__Supplied data__
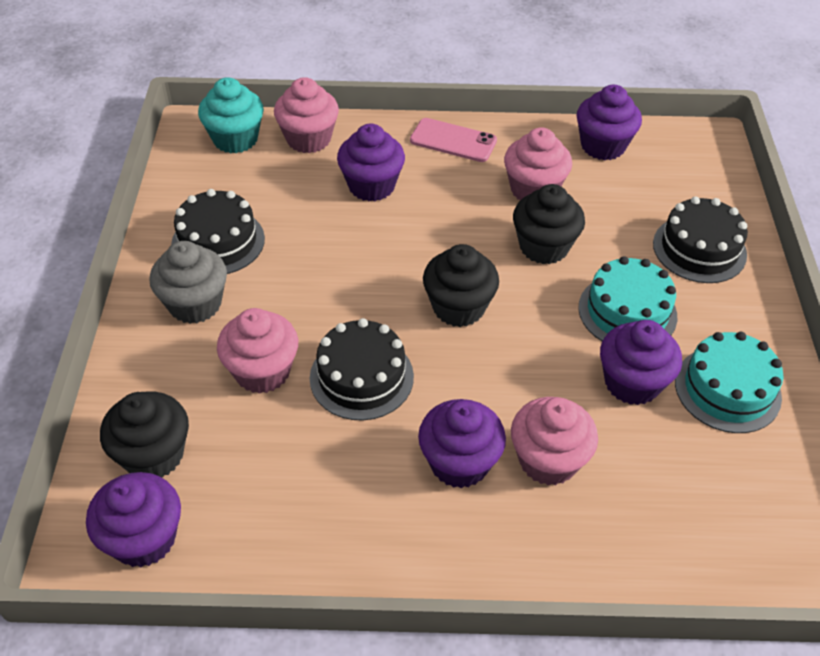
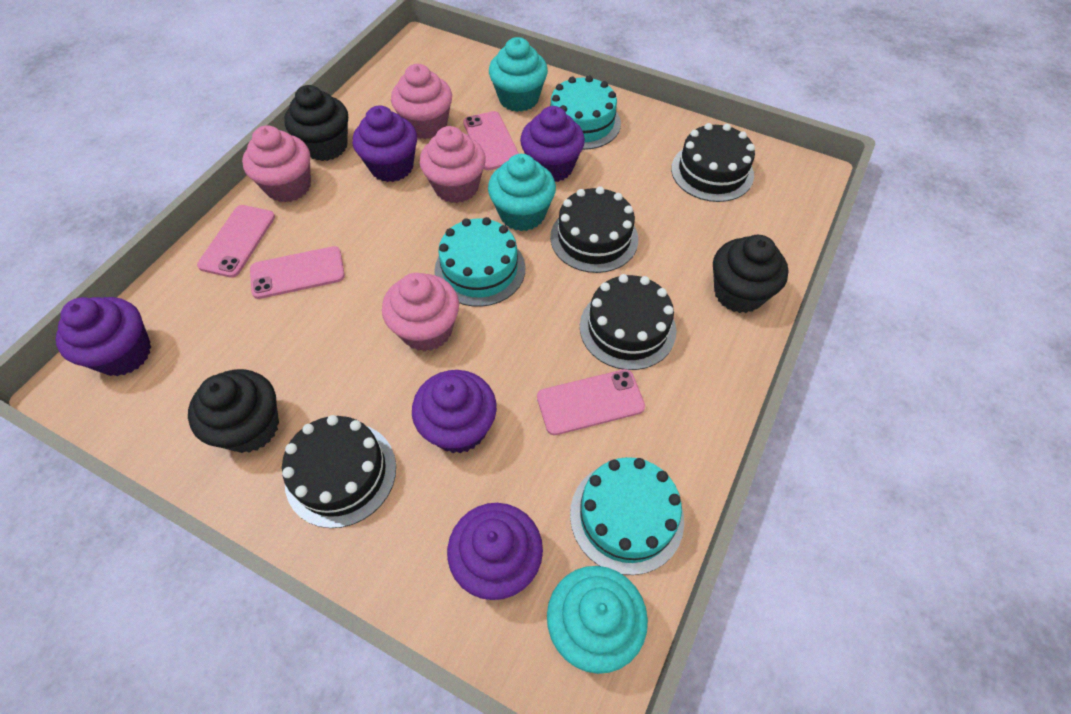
black cake: 3 -> 4
grey cupcake: 1 -> 0
pink phone: 1 -> 4
turquoise cake: 2 -> 3
turquoise cupcake: 1 -> 3

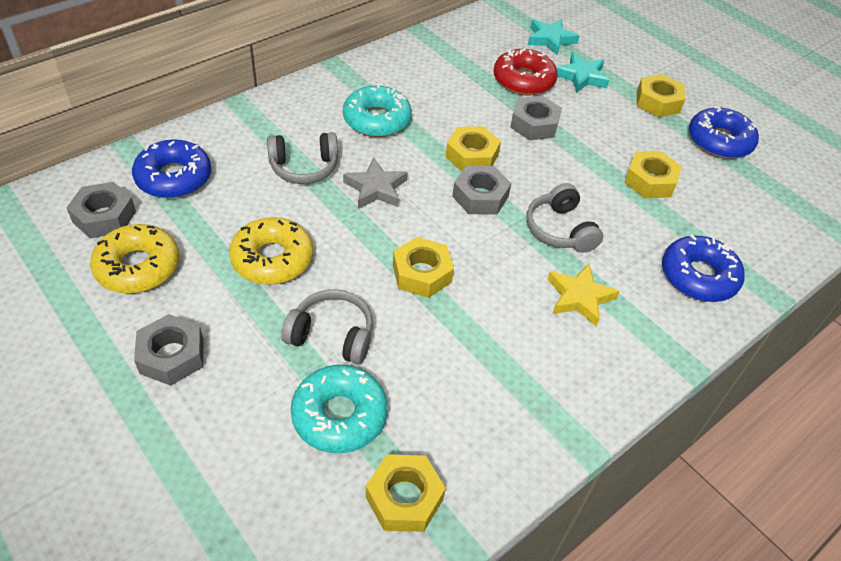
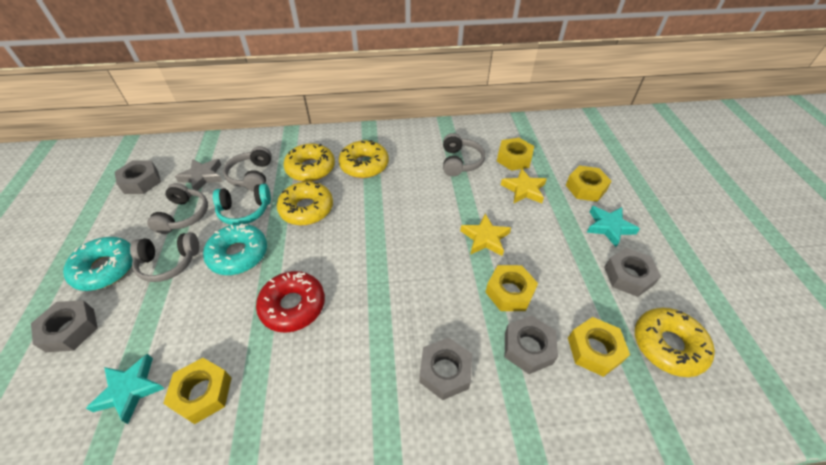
blue donut: 3 -> 0
grey headphones: 3 -> 4
grey nut: 4 -> 5
turquoise headphones: 0 -> 1
yellow donut: 2 -> 4
yellow star: 1 -> 2

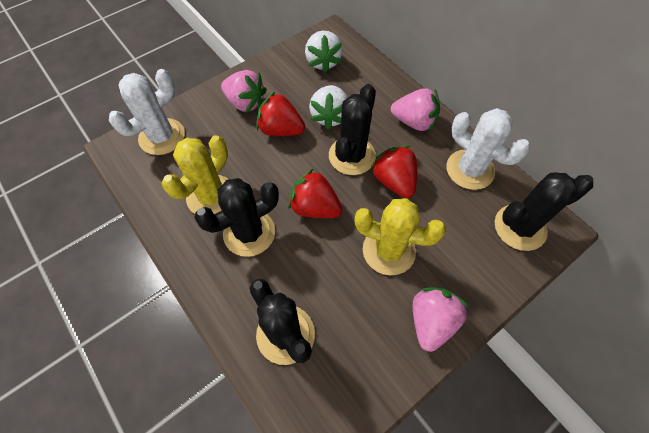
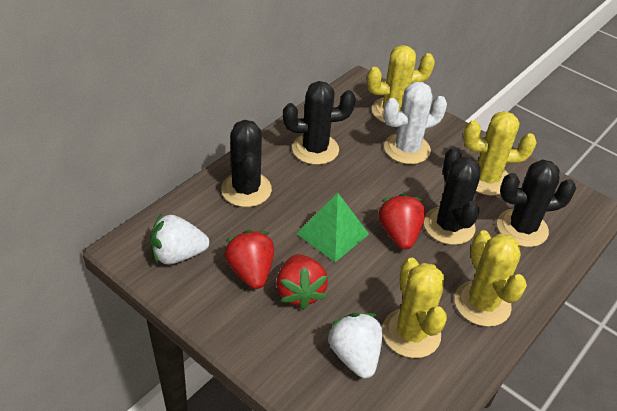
green pyramid: 0 -> 1
pink strawberry: 3 -> 0
white cactus: 2 -> 1
yellow cactus: 2 -> 4

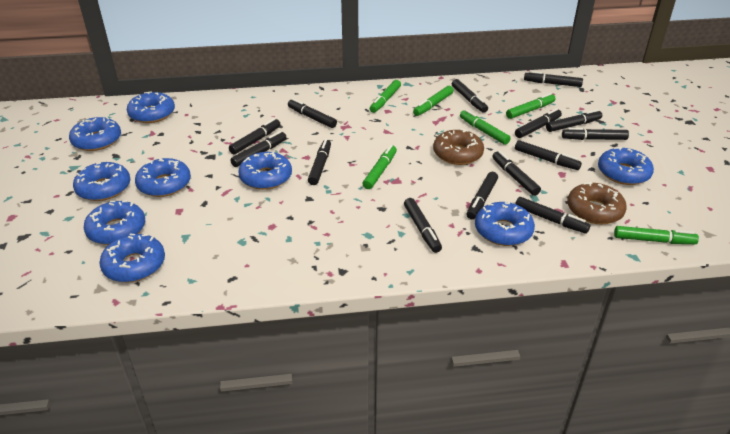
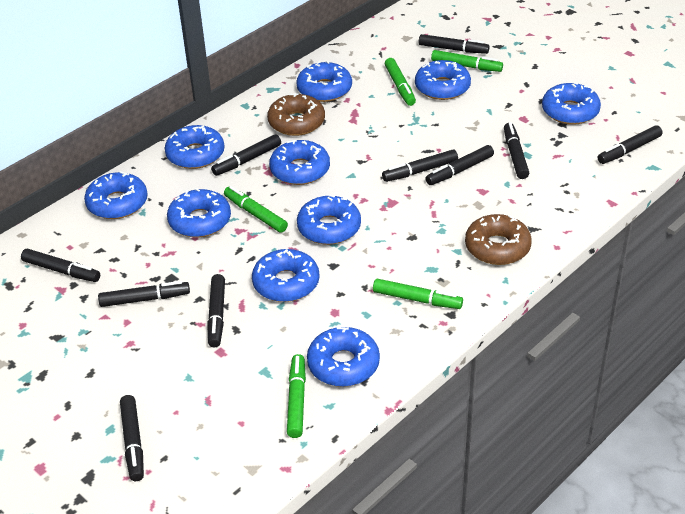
black marker: 14 -> 10
blue donut: 9 -> 10
green marker: 6 -> 5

__Exercise prompt__
A verbatim copy of the data, free of pictures, is the expected answer.

__Output__
black cake: 3 -> 4
grey cupcake: 1 -> 0
pink phone: 1 -> 4
turquoise cake: 2 -> 3
turquoise cupcake: 1 -> 3

blue donut: 3 -> 0
grey headphones: 3 -> 4
grey nut: 4 -> 5
turquoise headphones: 0 -> 1
yellow donut: 2 -> 4
yellow star: 1 -> 2

green pyramid: 0 -> 1
pink strawberry: 3 -> 0
white cactus: 2 -> 1
yellow cactus: 2 -> 4

black marker: 14 -> 10
blue donut: 9 -> 10
green marker: 6 -> 5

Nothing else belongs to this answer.